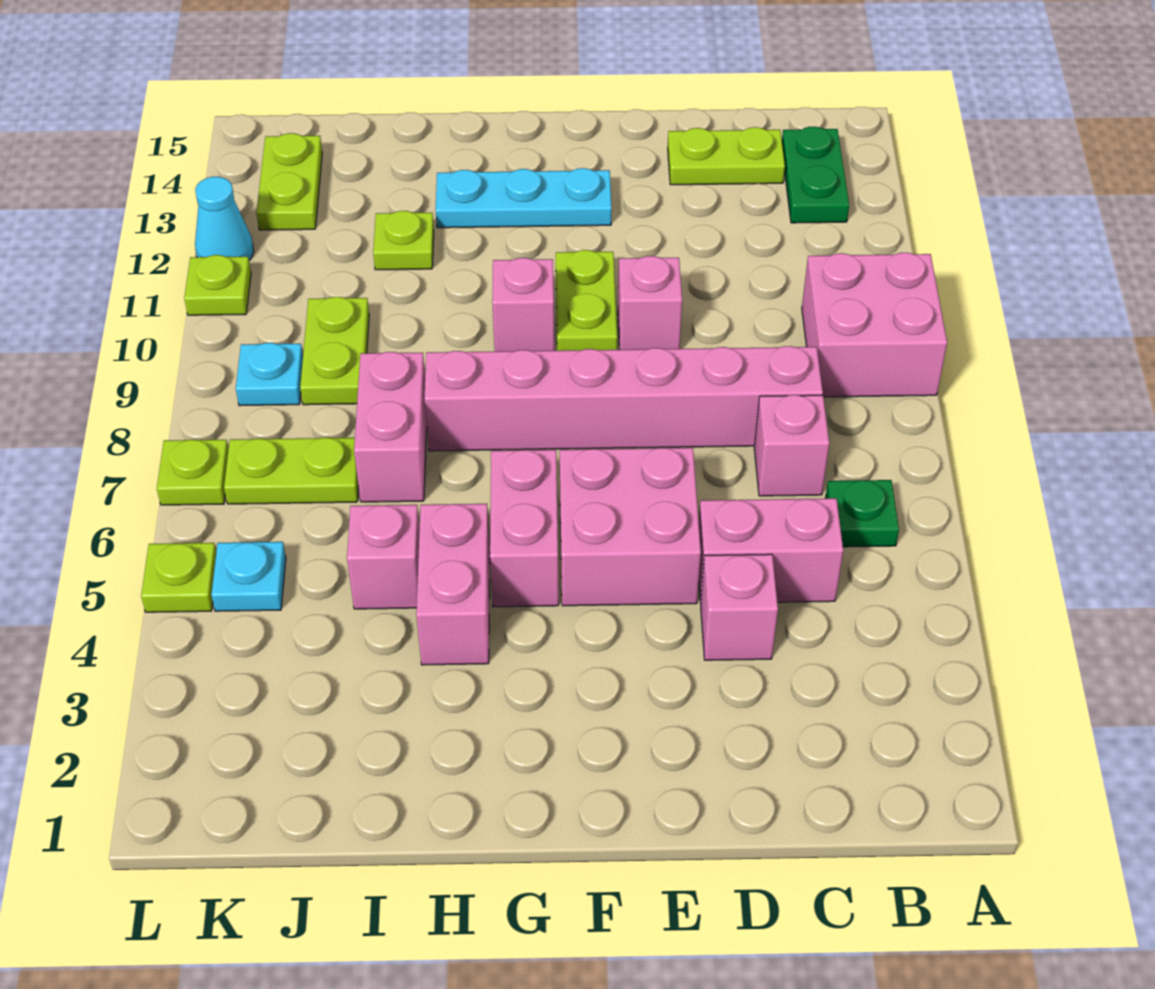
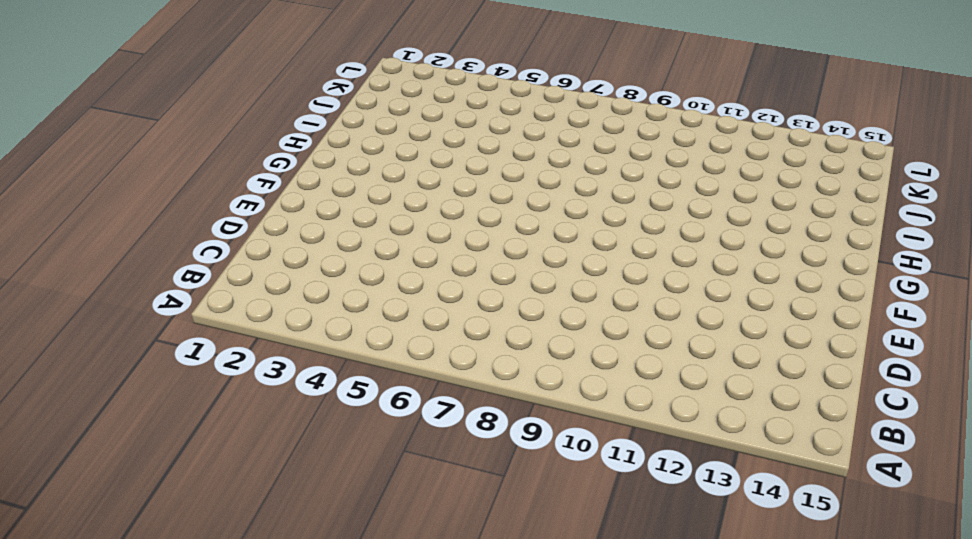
none -> pink 2x2 brick [802,253,947,397]
none -> green 1x1 plate [826,480,899,547]
none -> green 1x2 plate [782,127,849,223]

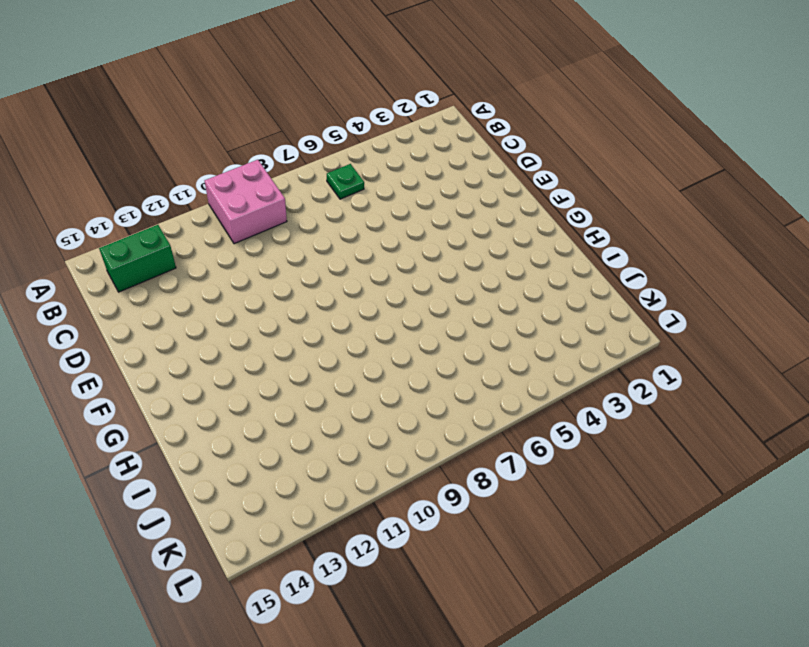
green 1x2 brick [99,225,176,292] -> green 1x2 plate [782,127,849,223]
none -> pink 1x2 brick [699,498,843,603]
none -> pink 1x1 brick [754,395,829,496]
none -> pink 1x6 brick [425,346,823,451]

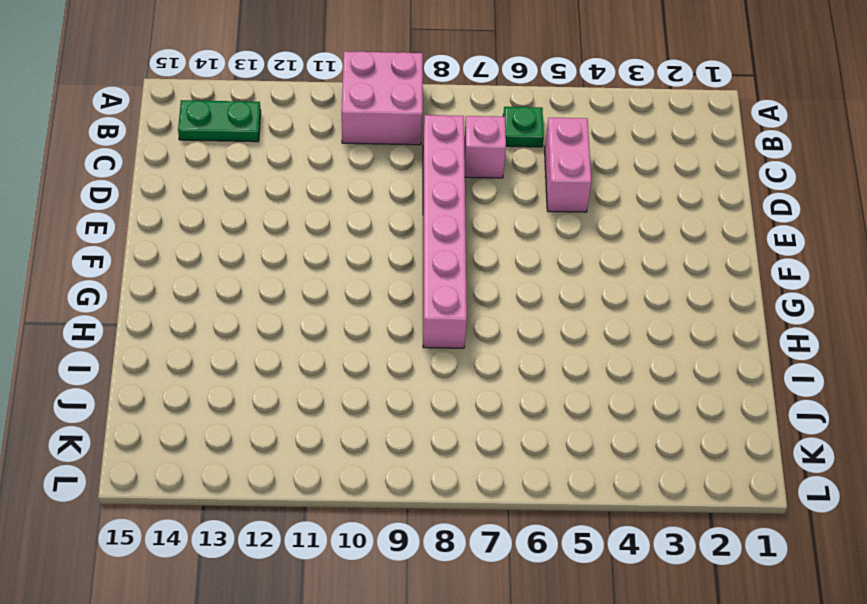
none -> lime 1x2 plate [668,127,785,185]
none -> pink 1x1 brick [701,554,778,660]
none -> pink 2x2 brick [560,448,701,606]

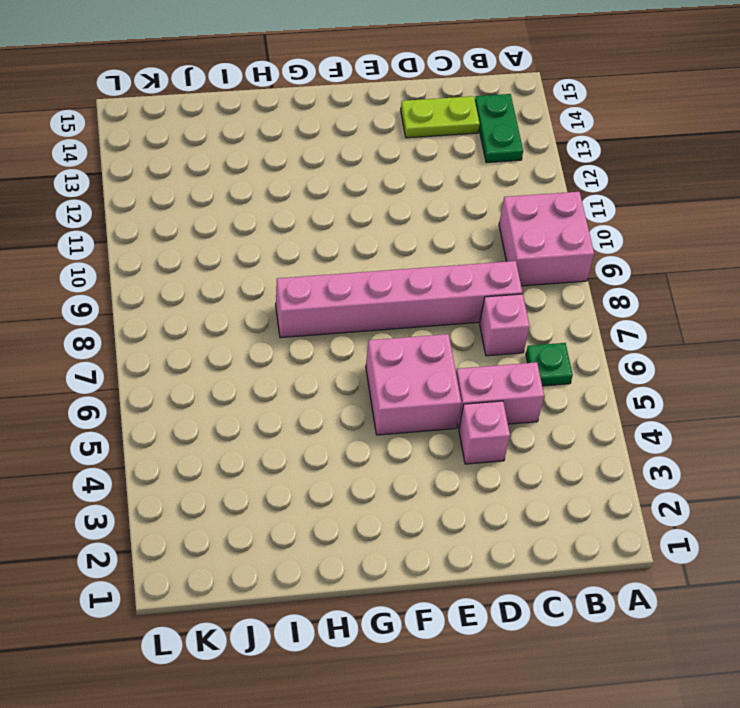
none -> pink 1x1 brick [618,256,682,350]
none -> lime 1x2 plate [556,250,617,351]
none -> cyan 1x3 plate [436,168,611,228]

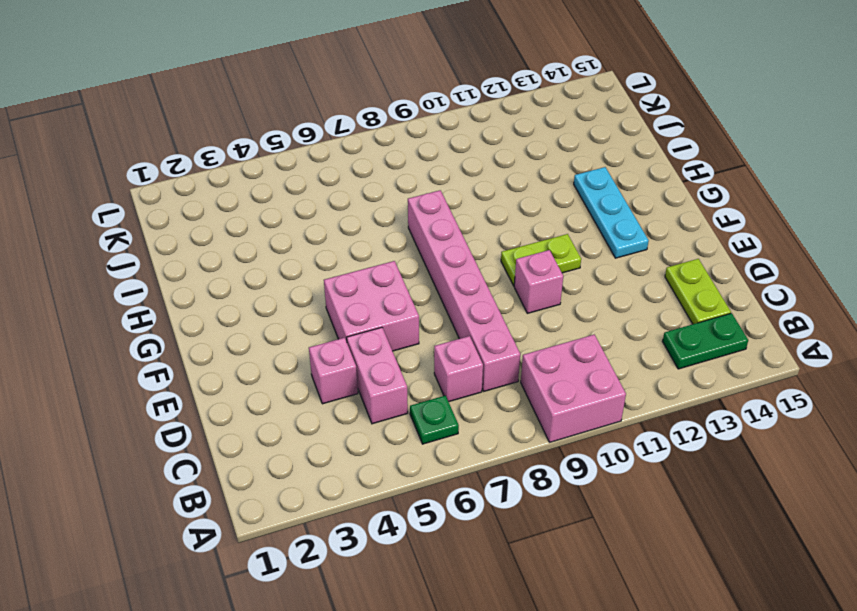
none -> pink 1x2 brick [490,450,559,607]
none -> pink 1x1 brick [492,258,554,351]
none -> pink 1x2 brick [416,504,490,665]

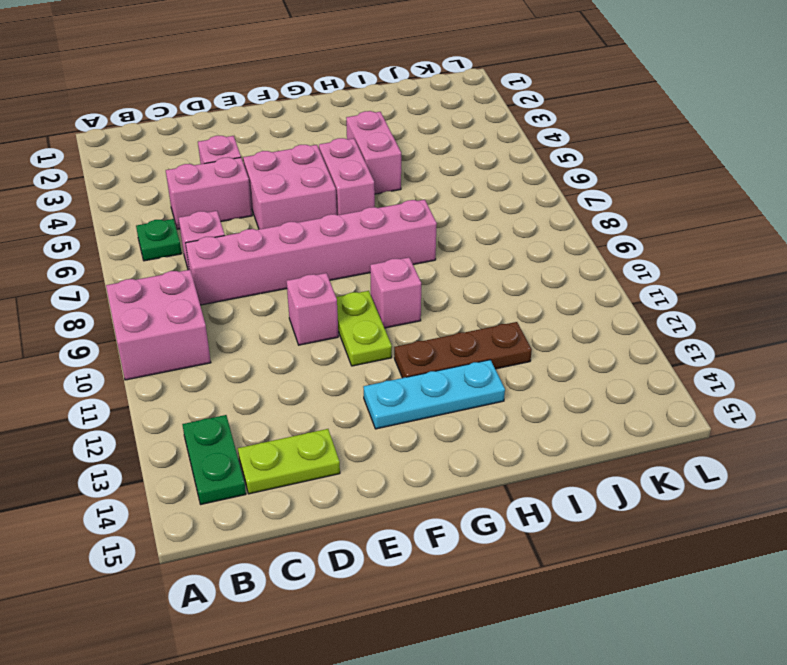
brown 1x3 plate [394,322,532,378] -> lime 1x1 plate [373,211,434,270]
none -> pink 1x1 brick [347,505,420,609]
none -> pink 1x2 brick [354,352,427,502]
none -> lime 1x2 plate [224,438,358,504]

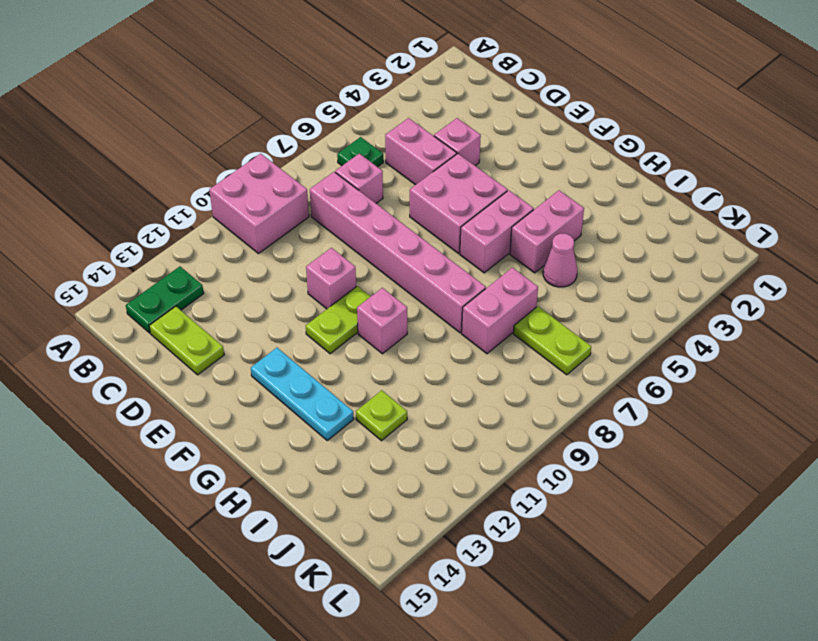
pink 1x1 cone [543,234,577,287] -> pink 1x1 brick [347,505,420,609]
none -> lime 1x2 plate [300,297,369,405]
none -> cyan 1x1 plate [211,542,286,611]
none -> cyan 1x1 plate [236,343,303,406]

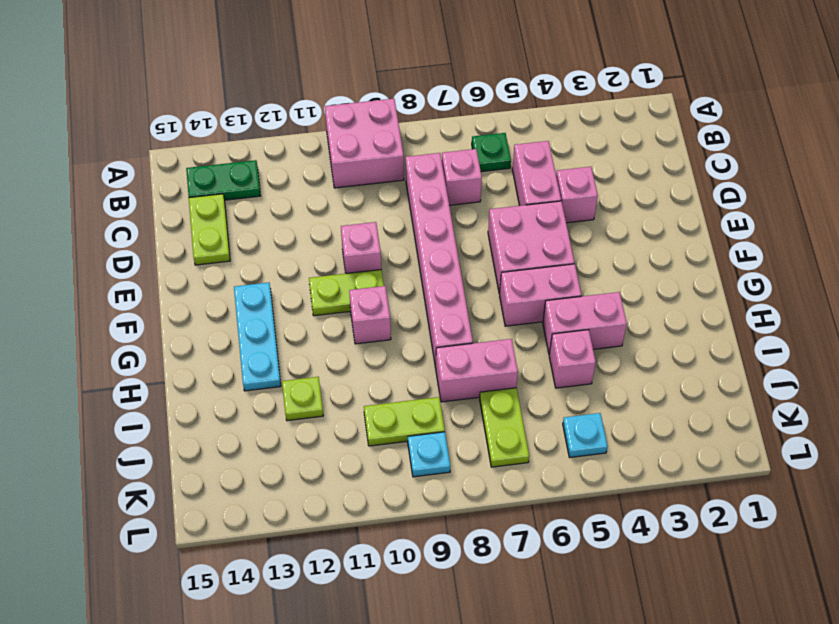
none -> lime 1x2 plate [256,133,322,230]
none -> lime 1x1 plate [141,543,216,612]
none -> lime 1x1 plate [157,440,228,505]

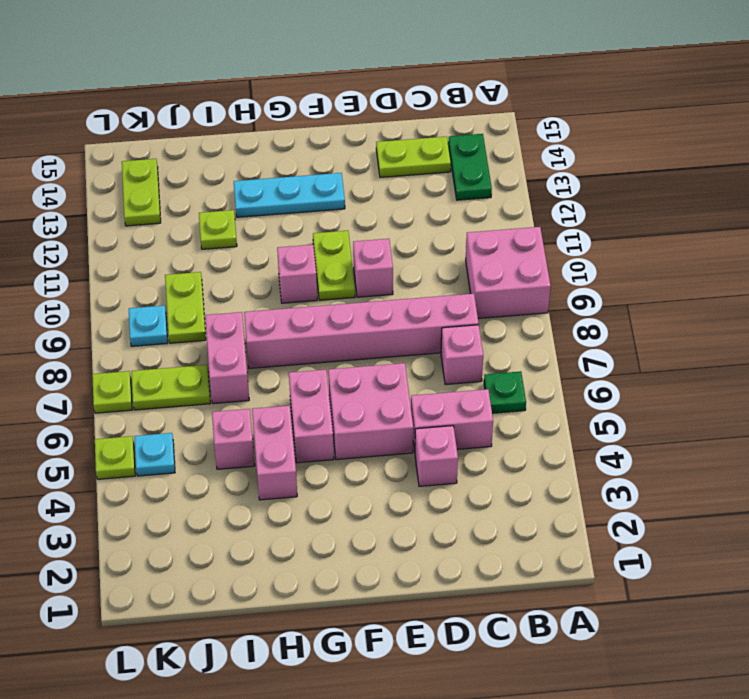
none -> lime 1x1 plate [184,255,251,315]
none -> cyan 1x1 cone [195,177,254,260]

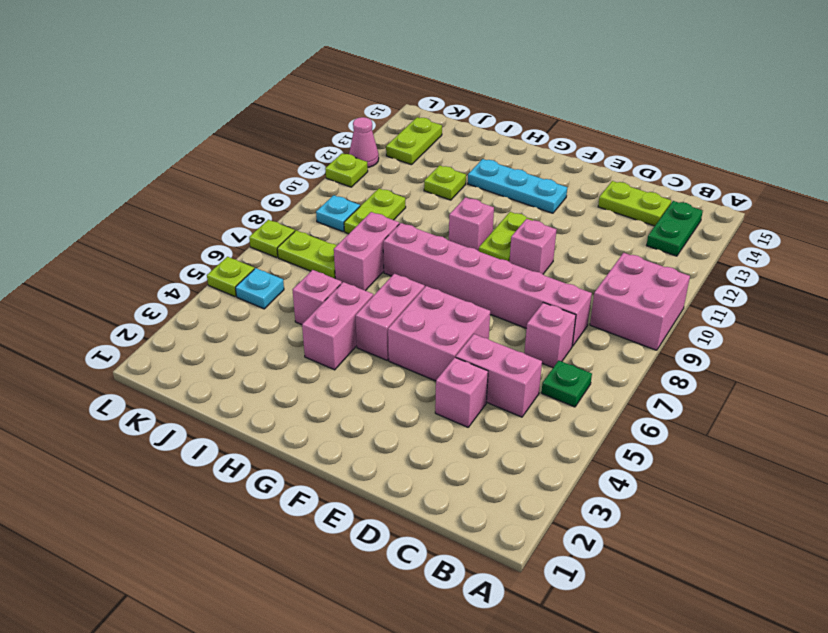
pink 1x1 cone [349,117,379,167] -> cyan 1x1 cone [195,177,254,260]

**INSTRUCTIONS TO FOLLOW:** What is the number of lines in the data above that include the word "cone"? Answer with that number only.

**PROBLEM SOLUTION:** 3